About this task:
What follows is a listing. Write it all out exactly.

_ _ _ _ _ _ _

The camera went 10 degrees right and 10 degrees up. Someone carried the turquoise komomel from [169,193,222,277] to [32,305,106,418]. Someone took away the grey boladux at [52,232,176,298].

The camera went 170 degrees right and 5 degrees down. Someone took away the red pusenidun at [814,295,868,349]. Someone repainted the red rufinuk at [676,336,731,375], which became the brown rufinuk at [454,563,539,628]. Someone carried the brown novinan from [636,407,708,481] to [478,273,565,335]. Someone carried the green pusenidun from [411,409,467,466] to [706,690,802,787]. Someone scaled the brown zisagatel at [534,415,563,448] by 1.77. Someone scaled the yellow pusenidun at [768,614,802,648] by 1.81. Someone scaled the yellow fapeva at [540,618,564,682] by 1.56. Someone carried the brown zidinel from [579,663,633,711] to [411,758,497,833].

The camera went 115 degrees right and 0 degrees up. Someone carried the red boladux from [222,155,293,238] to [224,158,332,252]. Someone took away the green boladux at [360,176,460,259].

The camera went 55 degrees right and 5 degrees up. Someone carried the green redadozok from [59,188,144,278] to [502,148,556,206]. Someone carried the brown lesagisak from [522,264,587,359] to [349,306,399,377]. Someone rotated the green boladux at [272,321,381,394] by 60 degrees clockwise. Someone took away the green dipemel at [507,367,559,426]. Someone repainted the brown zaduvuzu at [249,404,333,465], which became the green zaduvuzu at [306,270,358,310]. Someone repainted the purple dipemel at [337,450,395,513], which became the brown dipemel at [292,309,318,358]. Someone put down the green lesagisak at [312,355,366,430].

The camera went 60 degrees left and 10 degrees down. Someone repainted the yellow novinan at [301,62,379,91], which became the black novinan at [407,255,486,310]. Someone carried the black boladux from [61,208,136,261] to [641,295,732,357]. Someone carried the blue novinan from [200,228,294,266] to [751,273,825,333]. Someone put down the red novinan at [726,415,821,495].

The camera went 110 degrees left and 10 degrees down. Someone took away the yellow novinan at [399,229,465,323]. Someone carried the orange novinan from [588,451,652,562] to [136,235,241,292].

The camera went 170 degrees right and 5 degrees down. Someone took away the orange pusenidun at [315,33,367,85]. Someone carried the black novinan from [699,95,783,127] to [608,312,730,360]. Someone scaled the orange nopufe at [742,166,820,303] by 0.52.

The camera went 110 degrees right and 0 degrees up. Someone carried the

_ _ _ _ _ _ _

Result of this task:
The camera went 10 degrees right and 10 degrees up. Someone carried the turquoise komomel from [169,193,222,277] to [32,305,106,418]. Someone took away the grey boladux at [52,232,176,298].

The camera went 170 degrees right and 5 degrees down. Someone took away the red pusenidun at [814,295,868,349]. Someone repainted the red rufinuk at [676,336,731,375], which became the brown rufinuk at [454,563,539,628]. Someone carried the brown novinan from [636,407,708,481] to [478,273,565,335]. Someone carried the green pusenidun from [411,409,467,466] to [706,690,802,787]. Someone scaled the brown zisagatel at [534,415,563,448] by 1.77. Someone scaled the yellow pusenidun at [768,614,802,648] by 1.81. Someone scaled the yellow fapeva at [540,618,564,682] by 1.56. Someone carried the brown zidinel from [579,663,633,711] to [411,758,497,833].

The camera went 115 degrees right and 0 degrees up. Someone carried the red boladux from [222,155,293,238] to [224,158,332,252]. Someone took away the green boladux at [360,176,460,259].

The camera went 55 degrees right and 5 degrees up. Someone carried the green redadozok from [59,188,144,278] to [502,148,556,206]. Someone carried the brown lesagisak from [522,264,587,359] to [349,306,399,377]. Someone rotated the green boladux at [272,321,381,394] by 60 degrees clockwise. Someone took away the green dipemel at [507,367,559,426]. Someone repainted the brown zaduvuzu at [249,404,333,465], which became the green zaduvuzu at [306,270,358,310]. Someone repainted the purple dipemel at [337,450,395,513], which became the brown dipemel at [292,309,318,358]. Someone put down the green lesagisak at [312,355,366,430].

The camera went 60 degrees left and 10 degrees down. Someone repainted the yellow novinan at [301,62,379,91], which became the black novinan at [407,255,486,310]. Someone carried the black boladux from [61,208,136,261] to [641,295,732,357]. Someone carried the blue novinan from [200,228,294,266] to [751,273,825,333]. Someone put down the red novinan at [726,415,821,495].

The camera went 110 degrees left and 10 degrees down. Someone took away the yellow novinan at [399,229,465,323]. Someone carried the orange novinan from [588,451,652,562] to [136,235,241,292].

The camera went 170 degrees right and 5 degrees down. Someone took away the orange pusenidun at [315,33,367,85]. Someone carried the black novinan from [699,95,783,127] to [608,312,730,360]. Someone scaled the orange nopufe at [742,166,820,303] by 0.52.

The camera went 110 degrees right and 0 degrees up. Someone carried the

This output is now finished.